• _WHAT THIS TASK INVOLVES_: Below are some records. Print exactly the lines between the one holding "purple bowling pin: 1 -> 0" and the one holding "blue duck: 2 -> 3", inclusive, and nothing else.

• _DATA UNDER STUDY_:

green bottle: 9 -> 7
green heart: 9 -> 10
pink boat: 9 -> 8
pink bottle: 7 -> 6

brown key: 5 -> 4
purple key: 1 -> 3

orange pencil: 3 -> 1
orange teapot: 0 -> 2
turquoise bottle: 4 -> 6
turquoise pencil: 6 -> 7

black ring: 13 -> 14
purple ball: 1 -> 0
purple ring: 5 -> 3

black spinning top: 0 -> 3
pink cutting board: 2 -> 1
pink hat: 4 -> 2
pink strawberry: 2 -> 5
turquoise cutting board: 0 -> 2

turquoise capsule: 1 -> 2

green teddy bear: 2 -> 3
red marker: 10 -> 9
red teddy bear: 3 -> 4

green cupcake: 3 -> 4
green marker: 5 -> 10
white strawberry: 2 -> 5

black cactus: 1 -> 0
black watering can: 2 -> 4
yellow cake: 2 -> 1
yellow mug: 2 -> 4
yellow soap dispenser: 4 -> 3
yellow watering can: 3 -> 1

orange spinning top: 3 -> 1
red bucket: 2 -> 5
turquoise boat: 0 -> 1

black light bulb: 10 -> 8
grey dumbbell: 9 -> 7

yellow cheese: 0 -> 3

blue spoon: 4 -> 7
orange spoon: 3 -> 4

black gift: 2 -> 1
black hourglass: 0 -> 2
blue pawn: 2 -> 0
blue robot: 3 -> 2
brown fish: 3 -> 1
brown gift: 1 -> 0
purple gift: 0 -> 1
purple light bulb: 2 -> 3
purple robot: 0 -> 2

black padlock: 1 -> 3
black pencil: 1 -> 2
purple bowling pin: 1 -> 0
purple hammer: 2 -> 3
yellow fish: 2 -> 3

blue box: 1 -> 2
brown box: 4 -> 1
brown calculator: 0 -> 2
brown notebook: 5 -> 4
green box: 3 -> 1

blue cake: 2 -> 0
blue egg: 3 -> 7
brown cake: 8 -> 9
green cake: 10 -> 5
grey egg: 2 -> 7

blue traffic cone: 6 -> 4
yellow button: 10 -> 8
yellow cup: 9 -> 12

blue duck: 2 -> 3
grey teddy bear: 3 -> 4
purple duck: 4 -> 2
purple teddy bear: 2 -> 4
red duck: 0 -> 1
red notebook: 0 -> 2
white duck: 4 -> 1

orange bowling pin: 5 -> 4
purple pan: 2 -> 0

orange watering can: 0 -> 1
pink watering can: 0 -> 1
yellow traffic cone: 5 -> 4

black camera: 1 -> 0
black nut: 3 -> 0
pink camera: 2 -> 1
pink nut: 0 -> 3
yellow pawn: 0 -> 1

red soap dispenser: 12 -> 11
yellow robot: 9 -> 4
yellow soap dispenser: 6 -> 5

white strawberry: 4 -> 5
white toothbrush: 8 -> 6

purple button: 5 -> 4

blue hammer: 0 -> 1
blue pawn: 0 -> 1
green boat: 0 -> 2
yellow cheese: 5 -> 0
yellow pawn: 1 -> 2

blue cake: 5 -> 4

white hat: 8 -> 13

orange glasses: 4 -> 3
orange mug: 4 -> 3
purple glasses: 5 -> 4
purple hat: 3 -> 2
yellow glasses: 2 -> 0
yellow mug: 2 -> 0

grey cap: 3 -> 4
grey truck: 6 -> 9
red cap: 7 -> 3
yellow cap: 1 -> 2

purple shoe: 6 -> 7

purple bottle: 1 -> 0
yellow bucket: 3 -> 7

• _ANSWER BOX_:
purple bowling pin: 1 -> 0
purple hammer: 2 -> 3
yellow fish: 2 -> 3

blue box: 1 -> 2
brown box: 4 -> 1
brown calculator: 0 -> 2
brown notebook: 5 -> 4
green box: 3 -> 1

blue cake: 2 -> 0
blue egg: 3 -> 7
brown cake: 8 -> 9
green cake: 10 -> 5
grey egg: 2 -> 7

blue traffic cone: 6 -> 4
yellow button: 10 -> 8
yellow cup: 9 -> 12

blue duck: 2 -> 3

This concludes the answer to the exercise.